■ **The problem**
Please transcribe the data exactly as shown, skipping the images.

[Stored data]
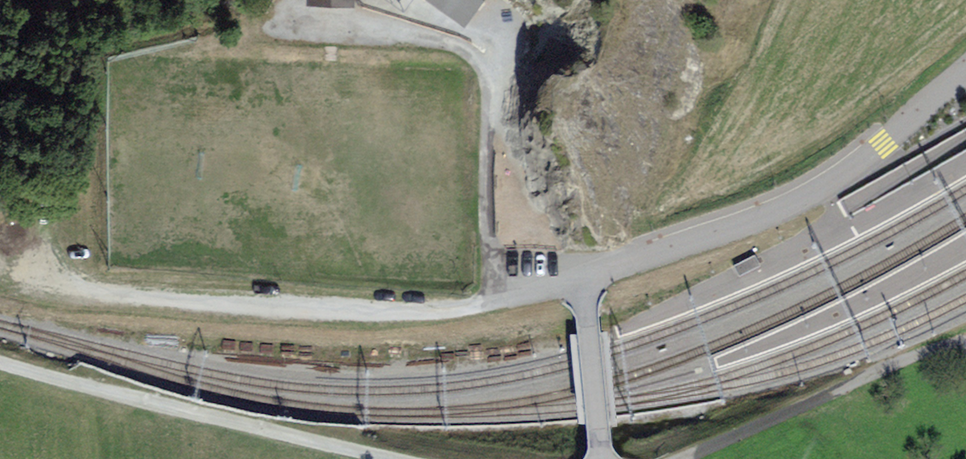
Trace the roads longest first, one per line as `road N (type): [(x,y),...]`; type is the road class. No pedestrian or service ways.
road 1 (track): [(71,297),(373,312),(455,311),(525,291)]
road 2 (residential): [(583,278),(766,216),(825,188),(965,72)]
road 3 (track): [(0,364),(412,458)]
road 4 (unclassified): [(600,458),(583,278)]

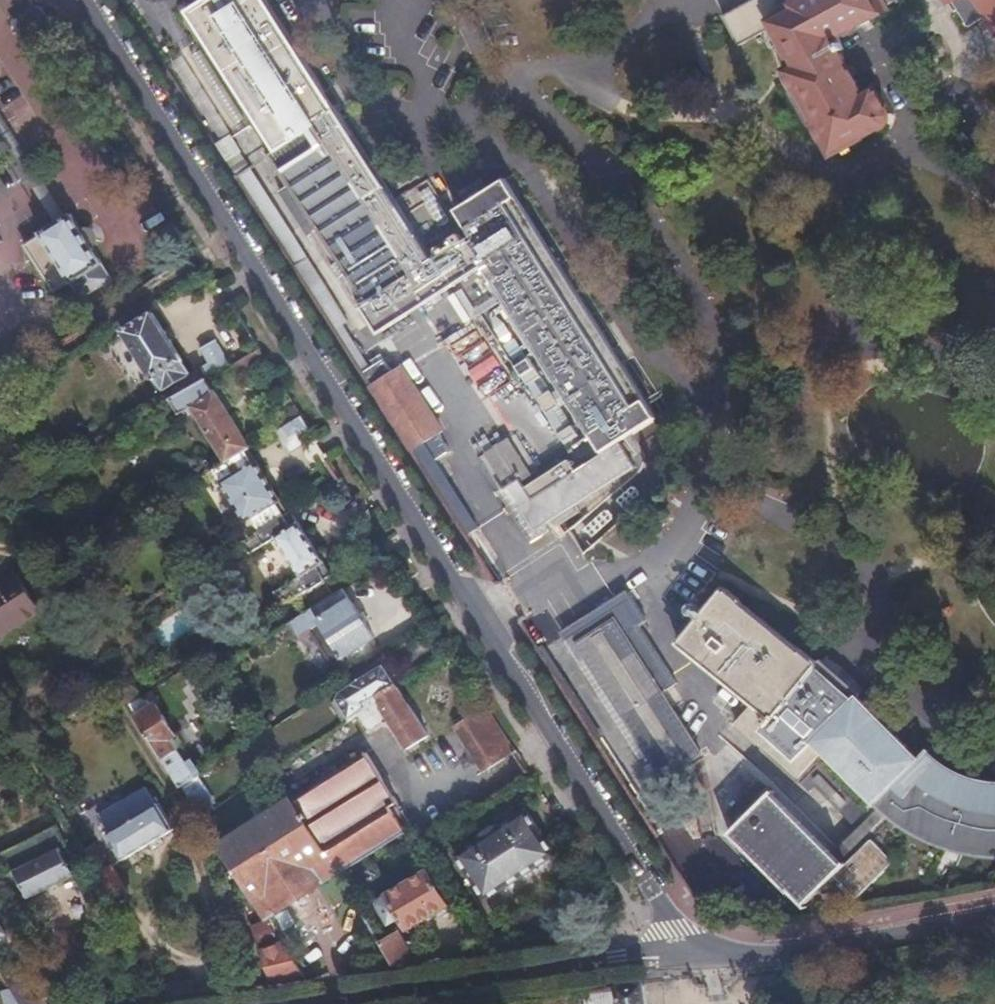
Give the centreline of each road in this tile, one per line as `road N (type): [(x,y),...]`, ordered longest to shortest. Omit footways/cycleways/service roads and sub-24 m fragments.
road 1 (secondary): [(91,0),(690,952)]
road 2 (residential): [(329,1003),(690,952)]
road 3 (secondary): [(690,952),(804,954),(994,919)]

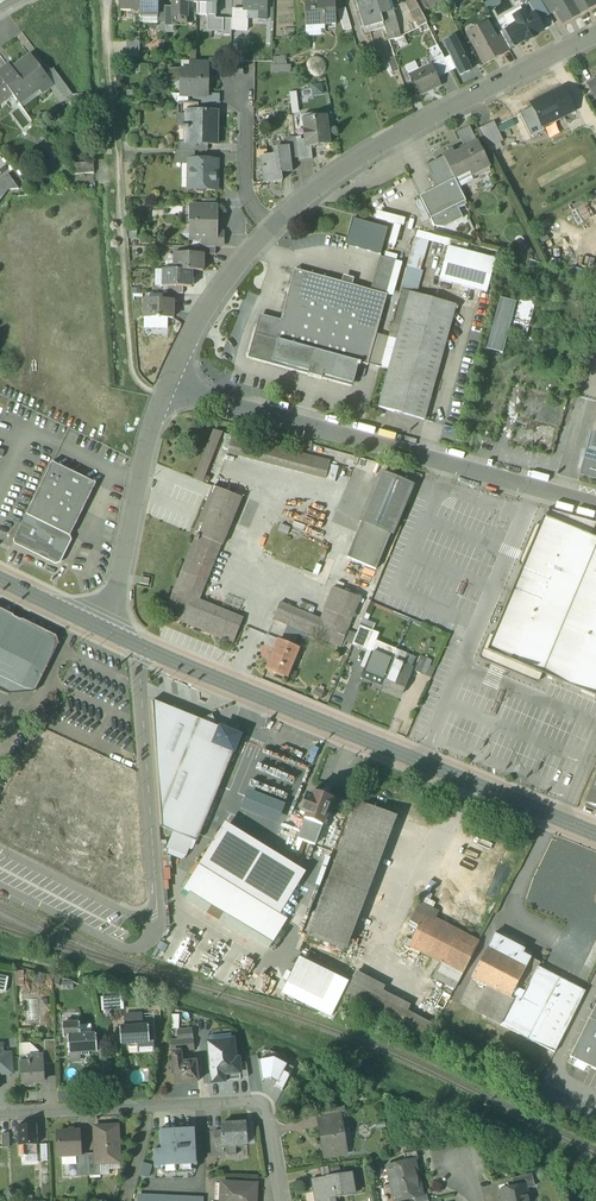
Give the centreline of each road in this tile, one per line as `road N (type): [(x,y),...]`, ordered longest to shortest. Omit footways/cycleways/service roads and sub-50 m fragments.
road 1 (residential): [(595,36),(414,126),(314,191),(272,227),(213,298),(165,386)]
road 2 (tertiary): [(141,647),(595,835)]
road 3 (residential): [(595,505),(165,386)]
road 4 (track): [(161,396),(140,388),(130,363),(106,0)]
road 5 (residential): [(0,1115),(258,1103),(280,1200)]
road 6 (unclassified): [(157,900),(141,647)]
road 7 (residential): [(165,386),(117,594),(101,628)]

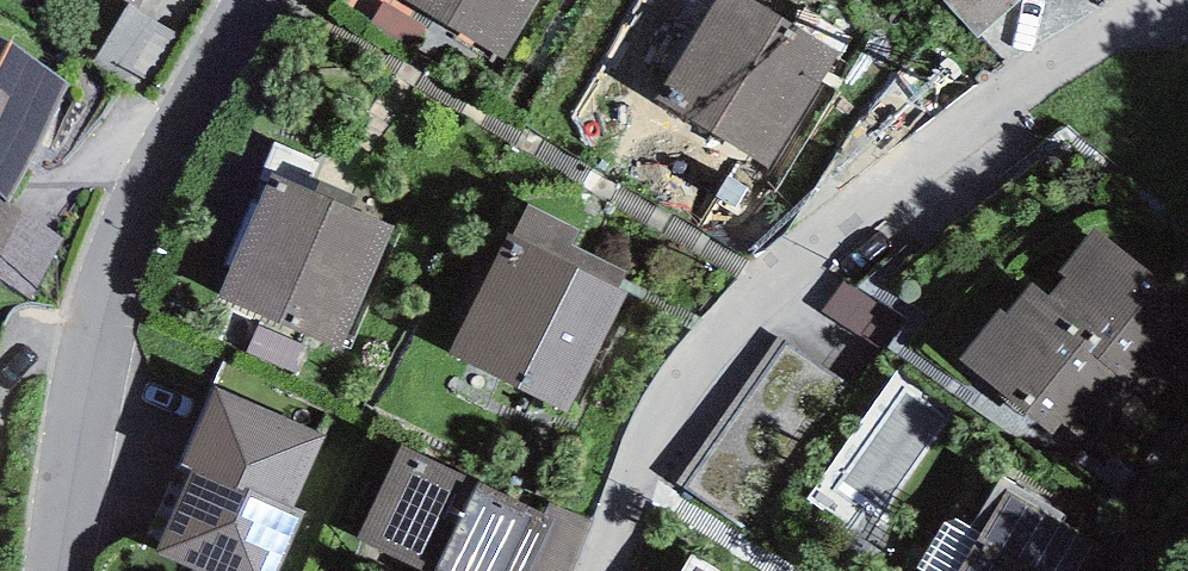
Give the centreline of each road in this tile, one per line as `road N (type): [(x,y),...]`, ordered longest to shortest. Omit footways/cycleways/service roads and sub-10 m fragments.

■ **Output for this task**
Trace the roads longest first, one per line as `road N (type): [(x,y),...]`; type is the road class. No pedestrian or service ways.
road 1 (track): [(71,297),(373,312),(455,311),(525,291)]
road 2 (residential): [(583,278),(766,216),(825,188),(965,72)]
road 3 (track): [(0,364),(412,458)]
road 4 (unclassified): [(600,458),(583,278)]

Give the centreline of each road in this tile, one per line as `road N (type): [(x,y),...]`, ordered longest to shortest. Omit footways/cycleways/service roads and sub-24 m fragments.
road 1 (secondary): [(91,0),(690,952)]
road 2 (residential): [(329,1003),(690,952)]
road 3 (secondary): [(690,952),(804,954),(994,919)]

Give the centreline of each road in this tile, one per line as `road N (type): [(x,y),...]`, ordered longest to shortest. Omit footways/cycleways/service roads and sub-50 m fragments.
road 1 (residential): [(595,36),(414,126),(314,191),(272,227),(213,298),(165,386)]
road 2 (tertiary): [(141,647),(595,835)]
road 3 (residential): [(595,505),(165,386)]
road 4 (track): [(161,396),(140,388),(130,363),(106,0)]
road 5 (residential): [(0,1115),(258,1103),(280,1200)]
road 6 (unclassified): [(157,900),(141,647)]
road 7 (residential): [(165,386),(117,594),(101,628)]

Give the centreline of each road in this tile, one per line as `road N (type): [(x,y),...]`, ordered longest to shortest. Omit footways/cycleways/service roads and sub-10 m fragments.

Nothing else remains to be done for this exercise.